Top of RECORDS PROVIDED

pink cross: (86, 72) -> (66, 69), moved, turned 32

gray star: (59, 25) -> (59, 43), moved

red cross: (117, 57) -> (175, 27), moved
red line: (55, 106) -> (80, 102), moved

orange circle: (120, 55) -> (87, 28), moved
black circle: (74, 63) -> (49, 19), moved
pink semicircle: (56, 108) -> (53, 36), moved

Bottom of RECORDS PROVIDED
Top of RECORDS PROVIDED

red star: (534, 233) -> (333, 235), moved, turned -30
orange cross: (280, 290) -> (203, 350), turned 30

Bottom of RECORDS PROVIDED

▶ **AIM OF THE EXERCISE**:
Return only the part of the records above that opens with the line containing "pink cross: (86, 72)" and closes with the line containing "pink semicircle: (56, 108) -> (53, 36), moved", ends included.

▶ **EXERCISE RESULT**:
pink cross: (86, 72) -> (66, 69), moved, turned 32

gray star: (59, 25) -> (59, 43), moved

red cross: (117, 57) -> (175, 27), moved
red line: (55, 106) -> (80, 102), moved

orange circle: (120, 55) -> (87, 28), moved
black circle: (74, 63) -> (49, 19), moved
pink semicircle: (56, 108) -> (53, 36), moved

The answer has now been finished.